--- START ---

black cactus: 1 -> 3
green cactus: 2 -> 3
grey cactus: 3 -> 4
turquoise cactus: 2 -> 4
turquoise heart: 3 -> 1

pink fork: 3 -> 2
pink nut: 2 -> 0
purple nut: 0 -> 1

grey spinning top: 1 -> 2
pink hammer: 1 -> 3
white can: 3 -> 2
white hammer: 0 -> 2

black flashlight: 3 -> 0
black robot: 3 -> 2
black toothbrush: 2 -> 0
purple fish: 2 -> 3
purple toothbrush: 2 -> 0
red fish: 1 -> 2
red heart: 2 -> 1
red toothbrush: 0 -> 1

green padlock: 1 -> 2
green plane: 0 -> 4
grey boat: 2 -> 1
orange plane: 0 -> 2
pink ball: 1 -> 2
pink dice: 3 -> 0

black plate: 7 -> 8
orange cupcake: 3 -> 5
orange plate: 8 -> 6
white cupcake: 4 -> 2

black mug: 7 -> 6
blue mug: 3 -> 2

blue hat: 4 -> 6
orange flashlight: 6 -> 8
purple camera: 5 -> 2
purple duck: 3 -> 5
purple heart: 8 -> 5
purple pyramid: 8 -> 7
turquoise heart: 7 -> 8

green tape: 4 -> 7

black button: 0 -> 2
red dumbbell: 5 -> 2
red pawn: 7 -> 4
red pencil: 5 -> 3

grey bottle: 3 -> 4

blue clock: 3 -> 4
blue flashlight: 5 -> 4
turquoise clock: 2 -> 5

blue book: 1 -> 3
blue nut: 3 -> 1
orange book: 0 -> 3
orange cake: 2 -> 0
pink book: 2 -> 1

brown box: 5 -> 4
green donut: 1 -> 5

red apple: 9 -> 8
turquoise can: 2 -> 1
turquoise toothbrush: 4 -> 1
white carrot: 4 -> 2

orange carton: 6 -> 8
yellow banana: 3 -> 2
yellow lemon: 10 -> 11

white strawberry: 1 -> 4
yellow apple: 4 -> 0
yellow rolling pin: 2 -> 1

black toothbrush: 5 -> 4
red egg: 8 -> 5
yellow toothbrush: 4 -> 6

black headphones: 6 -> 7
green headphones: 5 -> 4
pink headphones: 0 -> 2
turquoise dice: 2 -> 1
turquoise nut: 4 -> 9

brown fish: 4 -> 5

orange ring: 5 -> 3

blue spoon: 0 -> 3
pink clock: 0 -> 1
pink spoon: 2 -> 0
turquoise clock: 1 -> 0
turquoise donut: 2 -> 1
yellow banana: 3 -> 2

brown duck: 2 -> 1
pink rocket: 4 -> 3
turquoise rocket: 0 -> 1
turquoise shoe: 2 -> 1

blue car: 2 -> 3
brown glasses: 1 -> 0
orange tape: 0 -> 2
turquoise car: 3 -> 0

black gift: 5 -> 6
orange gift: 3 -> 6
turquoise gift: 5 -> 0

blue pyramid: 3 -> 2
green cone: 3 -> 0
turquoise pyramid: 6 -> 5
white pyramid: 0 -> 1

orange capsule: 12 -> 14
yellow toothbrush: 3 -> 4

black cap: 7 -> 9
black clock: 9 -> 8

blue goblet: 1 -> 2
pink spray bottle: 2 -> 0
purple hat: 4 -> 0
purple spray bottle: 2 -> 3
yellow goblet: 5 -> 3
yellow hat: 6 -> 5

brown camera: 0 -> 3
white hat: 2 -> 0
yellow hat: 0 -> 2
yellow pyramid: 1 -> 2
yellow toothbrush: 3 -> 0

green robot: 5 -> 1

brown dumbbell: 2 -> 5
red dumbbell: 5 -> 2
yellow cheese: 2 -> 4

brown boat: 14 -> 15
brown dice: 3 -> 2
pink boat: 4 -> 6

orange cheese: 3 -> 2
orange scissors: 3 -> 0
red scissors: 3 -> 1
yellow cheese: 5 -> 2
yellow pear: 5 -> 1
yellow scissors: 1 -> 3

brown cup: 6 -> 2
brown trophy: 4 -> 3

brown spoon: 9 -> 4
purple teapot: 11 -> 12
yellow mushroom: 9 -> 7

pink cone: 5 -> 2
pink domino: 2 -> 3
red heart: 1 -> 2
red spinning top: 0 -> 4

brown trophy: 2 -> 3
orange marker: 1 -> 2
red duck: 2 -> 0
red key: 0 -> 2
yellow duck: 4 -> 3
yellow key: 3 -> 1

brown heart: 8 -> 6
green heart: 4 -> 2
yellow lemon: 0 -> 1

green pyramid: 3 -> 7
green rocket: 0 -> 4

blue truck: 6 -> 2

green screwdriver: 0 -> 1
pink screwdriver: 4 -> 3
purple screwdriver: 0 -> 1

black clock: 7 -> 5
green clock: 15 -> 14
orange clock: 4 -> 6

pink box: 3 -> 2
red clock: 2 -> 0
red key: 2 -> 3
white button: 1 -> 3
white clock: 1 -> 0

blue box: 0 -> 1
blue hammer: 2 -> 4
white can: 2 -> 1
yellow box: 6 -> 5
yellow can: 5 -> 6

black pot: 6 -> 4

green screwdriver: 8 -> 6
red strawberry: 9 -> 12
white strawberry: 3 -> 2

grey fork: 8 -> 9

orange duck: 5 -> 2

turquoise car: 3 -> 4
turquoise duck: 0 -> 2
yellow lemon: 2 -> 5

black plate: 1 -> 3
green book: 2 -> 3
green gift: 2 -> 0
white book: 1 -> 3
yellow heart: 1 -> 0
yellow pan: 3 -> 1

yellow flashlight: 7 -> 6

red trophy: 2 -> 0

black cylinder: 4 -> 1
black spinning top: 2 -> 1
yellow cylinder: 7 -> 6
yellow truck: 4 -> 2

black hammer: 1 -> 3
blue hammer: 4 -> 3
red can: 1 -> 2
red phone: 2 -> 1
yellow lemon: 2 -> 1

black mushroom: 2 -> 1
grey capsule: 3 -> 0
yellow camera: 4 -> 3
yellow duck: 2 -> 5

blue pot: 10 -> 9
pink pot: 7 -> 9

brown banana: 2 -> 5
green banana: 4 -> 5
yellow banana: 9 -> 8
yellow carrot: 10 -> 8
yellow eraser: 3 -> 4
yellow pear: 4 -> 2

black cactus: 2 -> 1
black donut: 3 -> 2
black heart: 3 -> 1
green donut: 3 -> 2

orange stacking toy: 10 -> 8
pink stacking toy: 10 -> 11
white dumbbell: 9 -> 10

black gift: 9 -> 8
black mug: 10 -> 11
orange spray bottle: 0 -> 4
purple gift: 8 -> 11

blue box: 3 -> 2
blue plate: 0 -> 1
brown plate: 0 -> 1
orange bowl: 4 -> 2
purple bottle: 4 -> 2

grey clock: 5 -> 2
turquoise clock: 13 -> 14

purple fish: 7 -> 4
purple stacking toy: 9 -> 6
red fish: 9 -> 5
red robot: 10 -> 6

--- END ---

| Work request |
Counting only lines that contain the string "camera", say how many appear in the listing above, with the number as the entire reply.

| Solution to this exercise |
3